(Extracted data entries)
+++++

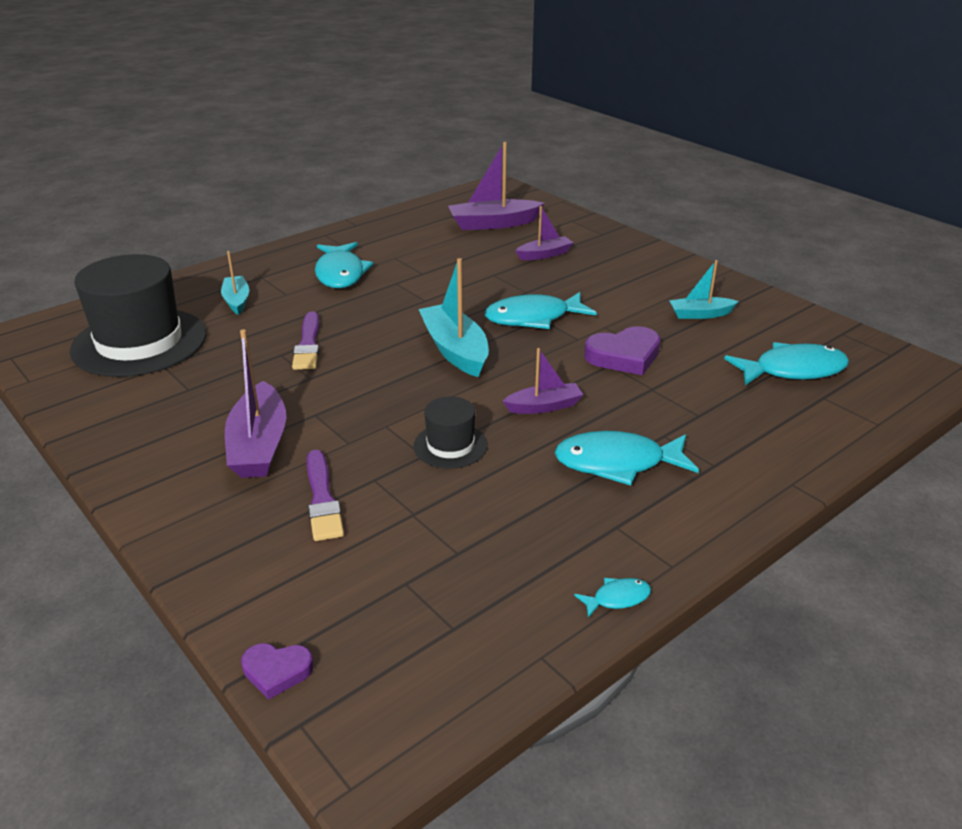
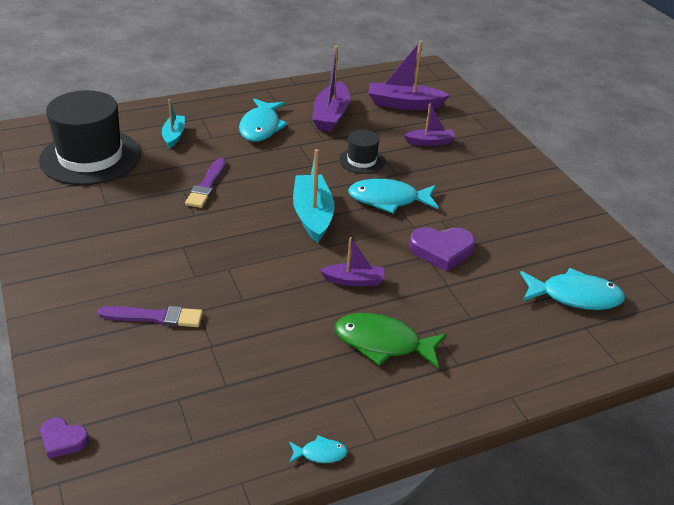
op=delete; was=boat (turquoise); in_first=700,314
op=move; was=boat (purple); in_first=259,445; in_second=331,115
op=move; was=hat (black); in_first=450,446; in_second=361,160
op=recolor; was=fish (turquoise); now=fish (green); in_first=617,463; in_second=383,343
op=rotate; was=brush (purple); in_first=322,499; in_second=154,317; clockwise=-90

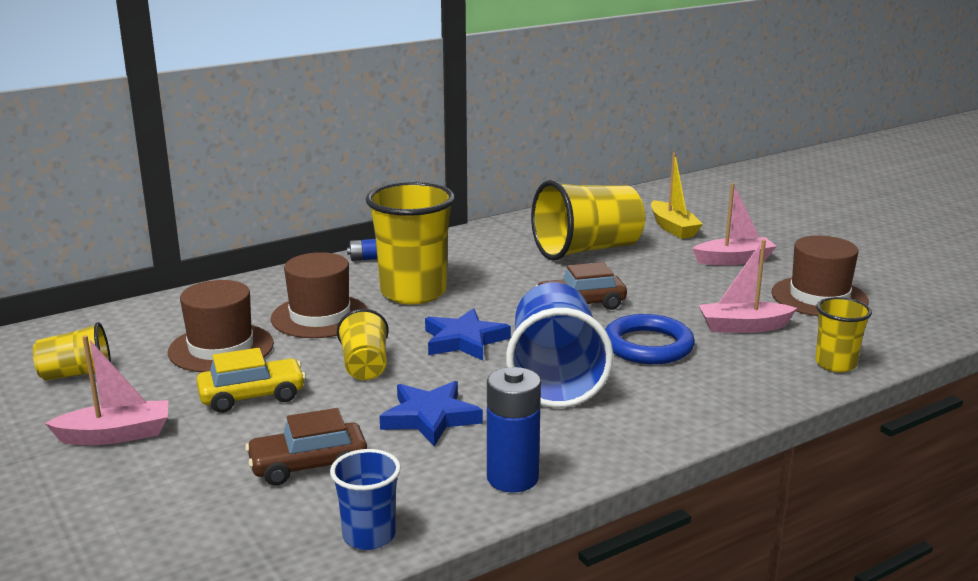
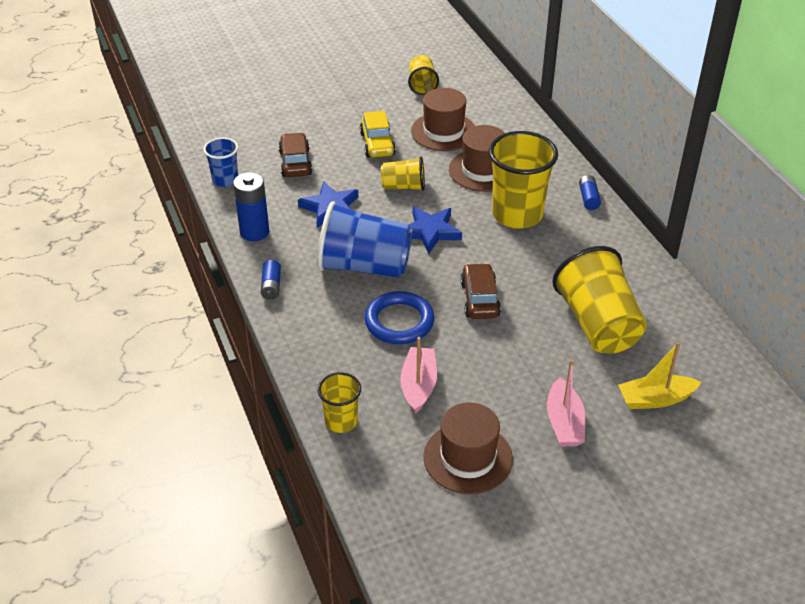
op=delete; was=boat (pink); in_first=116,435
op=insert; now=battery (blue); in_second=271,286

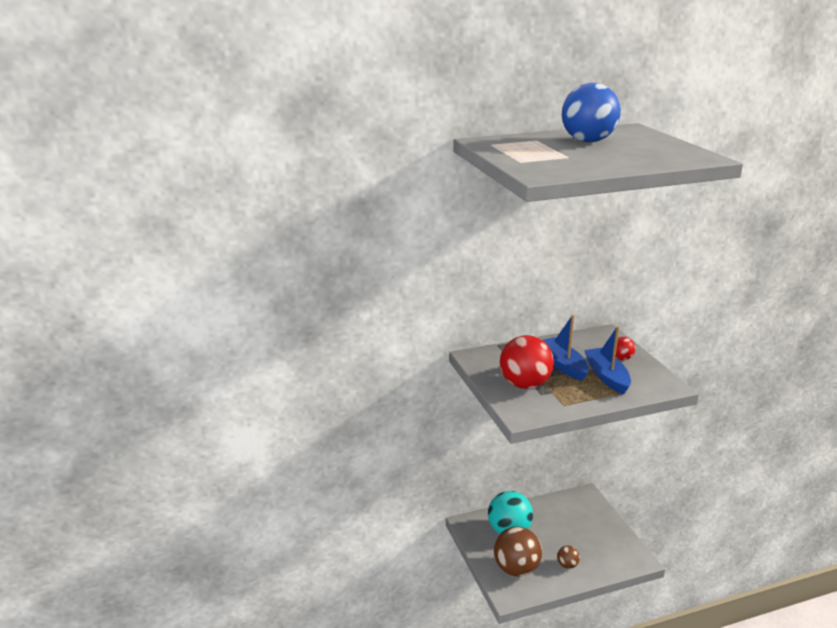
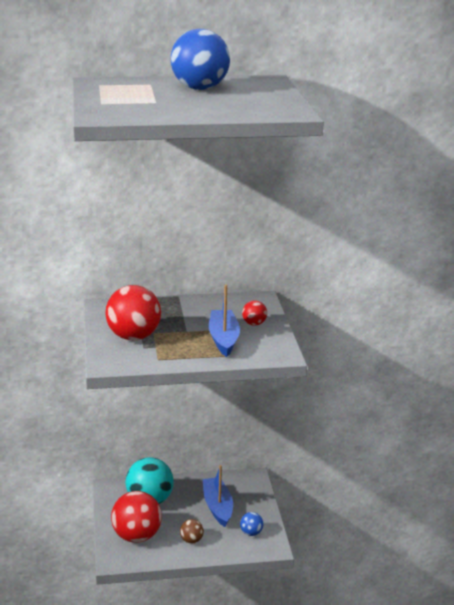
op=move; was=boat (blue); in_first=563,365; in_second=217,507
op=recolor; was=ball (brown); now=ball (red); in_first=516,569; in_second=137,536
op=insert; now=ball (blue); in_second=251,533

+++++

The answer must consist of the lines from the one with "op=recolor; was=ball (brown);" through the final line of the entries above, exactly as they are, and nothing else.

## Task answer:
op=recolor; was=ball (brown); now=ball (red); in_first=516,569; in_second=137,536
op=insert; now=ball (blue); in_second=251,533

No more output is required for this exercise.